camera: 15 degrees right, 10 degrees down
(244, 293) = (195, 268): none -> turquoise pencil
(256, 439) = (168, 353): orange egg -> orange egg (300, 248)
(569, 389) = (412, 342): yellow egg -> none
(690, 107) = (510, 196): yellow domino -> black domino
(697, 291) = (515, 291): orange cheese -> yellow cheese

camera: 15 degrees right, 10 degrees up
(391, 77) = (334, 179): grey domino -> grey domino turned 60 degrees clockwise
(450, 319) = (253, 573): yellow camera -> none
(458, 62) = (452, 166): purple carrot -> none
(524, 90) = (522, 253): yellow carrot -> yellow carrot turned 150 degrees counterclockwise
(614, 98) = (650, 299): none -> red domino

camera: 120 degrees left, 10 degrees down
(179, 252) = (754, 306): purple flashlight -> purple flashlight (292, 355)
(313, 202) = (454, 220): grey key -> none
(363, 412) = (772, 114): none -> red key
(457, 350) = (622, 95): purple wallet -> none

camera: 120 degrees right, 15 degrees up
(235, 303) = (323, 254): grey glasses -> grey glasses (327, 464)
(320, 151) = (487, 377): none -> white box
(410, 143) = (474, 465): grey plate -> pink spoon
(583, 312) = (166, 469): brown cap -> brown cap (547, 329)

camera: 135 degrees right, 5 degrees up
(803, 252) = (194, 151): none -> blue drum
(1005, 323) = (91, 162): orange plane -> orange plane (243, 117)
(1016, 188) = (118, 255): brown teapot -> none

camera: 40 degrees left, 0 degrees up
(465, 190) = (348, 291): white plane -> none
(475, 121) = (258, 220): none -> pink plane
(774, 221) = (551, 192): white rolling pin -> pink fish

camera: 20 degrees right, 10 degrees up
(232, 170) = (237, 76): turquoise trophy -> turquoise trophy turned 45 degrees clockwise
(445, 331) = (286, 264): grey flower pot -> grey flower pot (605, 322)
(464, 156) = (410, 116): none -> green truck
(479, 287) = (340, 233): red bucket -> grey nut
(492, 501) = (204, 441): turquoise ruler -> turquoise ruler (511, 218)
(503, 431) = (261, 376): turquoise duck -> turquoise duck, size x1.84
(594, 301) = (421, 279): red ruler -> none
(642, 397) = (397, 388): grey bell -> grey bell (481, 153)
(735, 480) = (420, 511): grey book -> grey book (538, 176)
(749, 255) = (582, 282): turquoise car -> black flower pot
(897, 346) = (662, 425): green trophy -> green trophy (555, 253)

TO DO: Which lines in the records above contain the string "green"? Copy them.

OUTPUT OF THE TASK:
(464, 156) = (410, 116): none -> green truck
(897, 346) = (662, 425): green trophy -> green trophy (555, 253)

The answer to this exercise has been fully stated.